WHAT YOU ARE ASKED TO DO:
Please write out, character for character, the rows below from the first one through the line containing "Lee Chin-yung (716, 100)", including both.

** Begin RECORDED INFORMATION **

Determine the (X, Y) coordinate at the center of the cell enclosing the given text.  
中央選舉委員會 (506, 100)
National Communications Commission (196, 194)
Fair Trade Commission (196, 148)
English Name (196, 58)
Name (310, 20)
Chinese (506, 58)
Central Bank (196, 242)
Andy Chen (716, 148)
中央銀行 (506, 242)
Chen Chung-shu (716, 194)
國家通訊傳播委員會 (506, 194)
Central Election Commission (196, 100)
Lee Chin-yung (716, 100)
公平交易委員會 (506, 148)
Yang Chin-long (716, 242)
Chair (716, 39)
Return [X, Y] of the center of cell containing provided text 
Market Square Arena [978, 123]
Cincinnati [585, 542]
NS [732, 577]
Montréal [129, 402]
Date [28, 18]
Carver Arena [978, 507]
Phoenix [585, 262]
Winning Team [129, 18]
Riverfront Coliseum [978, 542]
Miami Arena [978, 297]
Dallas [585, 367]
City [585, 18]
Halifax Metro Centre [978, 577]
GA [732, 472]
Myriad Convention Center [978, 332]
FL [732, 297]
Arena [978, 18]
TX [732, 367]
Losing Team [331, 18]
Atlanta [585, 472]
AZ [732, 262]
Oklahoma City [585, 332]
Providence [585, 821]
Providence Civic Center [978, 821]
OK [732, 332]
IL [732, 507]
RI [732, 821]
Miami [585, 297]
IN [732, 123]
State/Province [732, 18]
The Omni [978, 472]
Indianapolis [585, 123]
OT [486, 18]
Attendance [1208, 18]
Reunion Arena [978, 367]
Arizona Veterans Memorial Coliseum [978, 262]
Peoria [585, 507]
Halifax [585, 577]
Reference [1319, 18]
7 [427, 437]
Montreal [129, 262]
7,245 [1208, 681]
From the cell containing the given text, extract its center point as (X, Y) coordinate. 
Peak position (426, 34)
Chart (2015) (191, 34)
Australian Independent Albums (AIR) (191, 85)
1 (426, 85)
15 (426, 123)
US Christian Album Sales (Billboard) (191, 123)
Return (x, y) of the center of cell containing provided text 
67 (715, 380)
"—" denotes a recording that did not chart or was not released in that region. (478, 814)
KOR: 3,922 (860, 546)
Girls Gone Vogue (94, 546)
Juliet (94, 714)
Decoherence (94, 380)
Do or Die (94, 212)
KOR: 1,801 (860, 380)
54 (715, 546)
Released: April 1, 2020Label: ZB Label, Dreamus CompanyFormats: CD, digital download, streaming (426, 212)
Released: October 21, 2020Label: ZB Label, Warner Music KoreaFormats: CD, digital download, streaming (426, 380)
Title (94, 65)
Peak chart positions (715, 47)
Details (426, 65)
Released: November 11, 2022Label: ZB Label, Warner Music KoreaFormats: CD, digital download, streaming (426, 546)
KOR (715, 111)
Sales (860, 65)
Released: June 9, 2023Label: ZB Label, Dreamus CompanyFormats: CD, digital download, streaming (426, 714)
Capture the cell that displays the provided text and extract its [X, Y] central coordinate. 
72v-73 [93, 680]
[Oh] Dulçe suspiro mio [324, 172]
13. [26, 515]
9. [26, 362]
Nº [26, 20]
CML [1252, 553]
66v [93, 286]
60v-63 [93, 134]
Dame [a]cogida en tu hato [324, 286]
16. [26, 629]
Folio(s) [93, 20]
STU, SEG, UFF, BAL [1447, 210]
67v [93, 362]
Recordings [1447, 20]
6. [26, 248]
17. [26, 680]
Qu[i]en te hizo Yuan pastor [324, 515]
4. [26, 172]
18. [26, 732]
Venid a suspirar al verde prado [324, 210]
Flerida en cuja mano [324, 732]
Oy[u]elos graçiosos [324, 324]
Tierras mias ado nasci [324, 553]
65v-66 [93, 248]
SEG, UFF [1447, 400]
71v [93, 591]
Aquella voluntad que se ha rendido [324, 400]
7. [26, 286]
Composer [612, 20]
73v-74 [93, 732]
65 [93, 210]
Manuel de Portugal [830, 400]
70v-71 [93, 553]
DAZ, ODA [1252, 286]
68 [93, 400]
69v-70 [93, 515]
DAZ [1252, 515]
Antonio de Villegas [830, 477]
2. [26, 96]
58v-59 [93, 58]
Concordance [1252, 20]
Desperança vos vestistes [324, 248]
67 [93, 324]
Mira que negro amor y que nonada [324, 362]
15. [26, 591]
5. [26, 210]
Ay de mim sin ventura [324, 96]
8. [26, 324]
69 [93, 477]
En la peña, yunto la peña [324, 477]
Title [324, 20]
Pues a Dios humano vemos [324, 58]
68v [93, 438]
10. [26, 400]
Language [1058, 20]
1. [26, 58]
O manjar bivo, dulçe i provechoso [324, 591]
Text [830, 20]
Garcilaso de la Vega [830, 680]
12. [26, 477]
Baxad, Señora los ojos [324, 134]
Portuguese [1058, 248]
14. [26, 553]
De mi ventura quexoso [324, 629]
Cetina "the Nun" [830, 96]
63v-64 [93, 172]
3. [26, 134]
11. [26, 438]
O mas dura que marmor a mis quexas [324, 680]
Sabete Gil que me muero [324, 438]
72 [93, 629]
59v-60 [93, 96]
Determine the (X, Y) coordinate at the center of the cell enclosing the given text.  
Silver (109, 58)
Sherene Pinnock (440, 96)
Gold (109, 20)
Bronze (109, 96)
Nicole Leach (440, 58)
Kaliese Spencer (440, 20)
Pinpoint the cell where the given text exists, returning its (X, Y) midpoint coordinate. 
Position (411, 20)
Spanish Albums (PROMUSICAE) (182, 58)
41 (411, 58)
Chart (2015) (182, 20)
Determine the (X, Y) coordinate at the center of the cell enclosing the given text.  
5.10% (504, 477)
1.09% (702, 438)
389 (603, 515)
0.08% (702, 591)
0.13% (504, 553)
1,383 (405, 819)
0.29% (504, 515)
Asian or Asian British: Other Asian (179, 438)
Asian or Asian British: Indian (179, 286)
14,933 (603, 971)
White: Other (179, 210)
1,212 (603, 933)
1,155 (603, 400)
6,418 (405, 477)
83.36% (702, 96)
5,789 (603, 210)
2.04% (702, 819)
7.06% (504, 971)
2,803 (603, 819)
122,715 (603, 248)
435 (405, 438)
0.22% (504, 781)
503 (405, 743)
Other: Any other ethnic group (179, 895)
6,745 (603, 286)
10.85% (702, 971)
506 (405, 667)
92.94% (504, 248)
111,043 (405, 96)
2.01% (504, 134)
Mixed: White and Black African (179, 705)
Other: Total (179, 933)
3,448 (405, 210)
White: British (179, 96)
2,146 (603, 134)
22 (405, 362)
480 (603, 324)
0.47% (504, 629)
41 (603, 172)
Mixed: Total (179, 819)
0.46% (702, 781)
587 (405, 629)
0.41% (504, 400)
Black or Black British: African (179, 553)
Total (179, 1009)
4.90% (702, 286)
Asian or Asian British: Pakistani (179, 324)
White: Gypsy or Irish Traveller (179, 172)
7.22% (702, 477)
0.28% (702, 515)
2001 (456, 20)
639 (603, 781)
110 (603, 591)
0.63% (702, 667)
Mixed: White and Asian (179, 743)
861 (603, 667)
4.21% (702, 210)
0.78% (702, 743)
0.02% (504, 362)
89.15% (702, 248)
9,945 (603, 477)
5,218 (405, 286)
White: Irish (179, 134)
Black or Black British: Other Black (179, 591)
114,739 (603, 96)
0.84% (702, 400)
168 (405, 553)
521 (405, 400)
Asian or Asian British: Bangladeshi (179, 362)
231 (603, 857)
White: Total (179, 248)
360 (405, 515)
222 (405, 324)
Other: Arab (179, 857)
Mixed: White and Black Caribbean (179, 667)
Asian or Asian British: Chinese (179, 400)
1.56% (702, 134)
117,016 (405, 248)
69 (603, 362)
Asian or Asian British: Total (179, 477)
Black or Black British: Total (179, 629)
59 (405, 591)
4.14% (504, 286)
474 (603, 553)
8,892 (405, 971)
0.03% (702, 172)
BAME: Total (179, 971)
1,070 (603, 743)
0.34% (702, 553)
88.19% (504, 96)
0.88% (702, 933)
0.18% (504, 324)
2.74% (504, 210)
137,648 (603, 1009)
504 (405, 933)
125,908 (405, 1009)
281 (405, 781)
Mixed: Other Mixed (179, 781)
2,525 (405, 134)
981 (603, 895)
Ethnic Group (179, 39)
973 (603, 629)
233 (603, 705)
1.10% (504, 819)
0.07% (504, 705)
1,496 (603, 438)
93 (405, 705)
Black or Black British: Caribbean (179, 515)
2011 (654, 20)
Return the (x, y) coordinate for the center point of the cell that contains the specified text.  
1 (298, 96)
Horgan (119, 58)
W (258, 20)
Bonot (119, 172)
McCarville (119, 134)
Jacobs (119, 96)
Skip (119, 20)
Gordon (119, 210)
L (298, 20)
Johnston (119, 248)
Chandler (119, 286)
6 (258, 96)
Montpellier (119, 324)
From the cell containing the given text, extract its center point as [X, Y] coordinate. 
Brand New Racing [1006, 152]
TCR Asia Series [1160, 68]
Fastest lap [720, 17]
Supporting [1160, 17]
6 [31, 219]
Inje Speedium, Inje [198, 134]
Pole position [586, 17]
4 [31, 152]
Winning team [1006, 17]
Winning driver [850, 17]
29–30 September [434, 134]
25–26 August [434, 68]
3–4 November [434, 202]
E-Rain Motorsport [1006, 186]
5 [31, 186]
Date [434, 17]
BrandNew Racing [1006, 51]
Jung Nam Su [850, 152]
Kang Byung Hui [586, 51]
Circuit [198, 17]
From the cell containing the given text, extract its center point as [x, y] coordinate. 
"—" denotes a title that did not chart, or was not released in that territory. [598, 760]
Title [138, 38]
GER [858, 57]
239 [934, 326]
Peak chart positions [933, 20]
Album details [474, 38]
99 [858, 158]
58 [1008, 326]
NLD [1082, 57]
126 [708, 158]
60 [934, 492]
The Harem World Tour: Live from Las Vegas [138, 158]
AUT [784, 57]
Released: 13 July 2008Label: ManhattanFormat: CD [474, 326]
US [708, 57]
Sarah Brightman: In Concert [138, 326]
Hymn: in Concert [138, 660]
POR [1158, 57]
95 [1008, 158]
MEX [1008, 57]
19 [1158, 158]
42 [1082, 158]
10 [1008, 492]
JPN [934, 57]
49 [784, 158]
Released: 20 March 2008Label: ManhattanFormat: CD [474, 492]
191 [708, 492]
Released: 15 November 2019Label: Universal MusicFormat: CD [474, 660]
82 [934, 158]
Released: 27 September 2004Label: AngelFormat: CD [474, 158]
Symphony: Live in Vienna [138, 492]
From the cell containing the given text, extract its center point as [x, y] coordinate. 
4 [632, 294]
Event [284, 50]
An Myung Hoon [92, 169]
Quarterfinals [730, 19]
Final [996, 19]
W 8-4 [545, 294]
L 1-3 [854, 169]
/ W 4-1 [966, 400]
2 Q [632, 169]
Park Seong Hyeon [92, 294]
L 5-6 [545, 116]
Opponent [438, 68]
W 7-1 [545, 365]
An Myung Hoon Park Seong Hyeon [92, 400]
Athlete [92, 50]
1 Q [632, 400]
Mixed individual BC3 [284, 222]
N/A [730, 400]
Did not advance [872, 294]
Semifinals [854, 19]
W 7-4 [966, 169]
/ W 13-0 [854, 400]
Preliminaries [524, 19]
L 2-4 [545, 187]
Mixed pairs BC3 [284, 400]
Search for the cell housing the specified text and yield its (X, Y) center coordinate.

** End RECORDED INFORMATION **

ANSWER TO THE EXERCISE:
Determine the (X, Y) coordinate at the center of the cell enclosing the given text.  
中央選舉委員會 (506, 100)
National Communications Commission (196, 194)
Fair Trade Commission (196, 148)
English Name (196, 58)
Name (310, 20)
Chinese (506, 58)
Central Bank (196, 242)
Andy Chen (716, 148)
中央銀行 (506, 242)
Chen Chung-shu (716, 194)
國家通訊傳播委員會 (506, 194)
Central Election Commission (196, 100)
Lee Chin-yung (716, 100)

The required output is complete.